(Image-based spatial reasoning data)
— BEGIN —
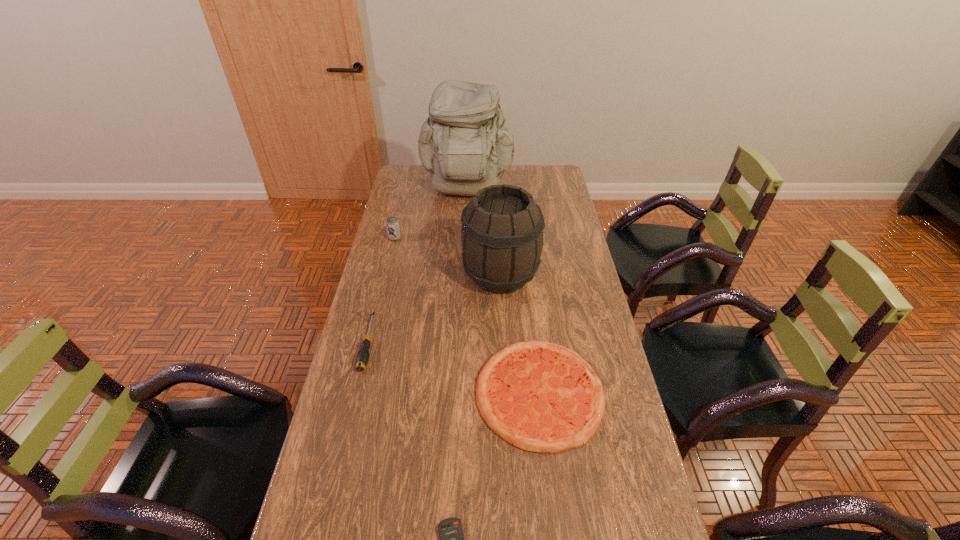
I want to click on vacant space at the left edge of the desktop, so pos(399,190).

Locate an element on the screen. The image size is (960, 540). free space at the right edge of the desktop is located at coordinates [553, 269].

Where is `vacant space at the far right corner of the desktop`? vacant space at the far right corner of the desktop is located at coordinates (542, 174).

You are a GUI agent. You are given a task and a screenshot of the screen. Output one action in this format:
    pyautogui.click(x=<x>, y=<y>)
    Task: Click on the free spot between the fourth tallest object and the fourth nearest object
    The height and width of the screenshot is (540, 960).
    Given the screenshot: What is the action you would take?
    pyautogui.click(x=434, y=309)

You are a GUI agent. You are given a task and a screenshot of the screen. Output one action in this format:
    pyautogui.click(x=<x>, y=<y>)
    Task: Click on the free spot between the screwdriver and the backpack
    This screenshot has height=540, width=960.
    Given the screenshot: What is the action you would take?
    pyautogui.click(x=418, y=267)

Find the location of `free space between the fourth shortest object and the fourth tallest object`. free space between the fourth shortest object and the fourth tallest object is located at coordinates (381, 291).

Find the location of a particular element. free space between the beer can and the backpack is located at coordinates click(431, 215).

This screenshot has height=540, width=960. What are the coordinates of `empty space that is in between the screwdriver and the farthest object` in the screenshot? It's located at (418, 267).

You are a GUI agent. You are given a task and a screenshot of the screen. Output one action in this format:
    pyautogui.click(x=<x>, y=<y>)
    Task: Click on the free spot between the fifth nearest object and the farthest object
    
    Given the screenshot: What is the action you would take?
    pyautogui.click(x=431, y=215)

Locate an element on the screen. This screenshot has width=960, height=540. free point between the backpack and the third tallest object is located at coordinates (431, 215).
— END —
▸ Problem requirements
How many lines in the items contain the word "vacant"? Case counts, so match capitalization. Reply with the number only.

▸ Task output
2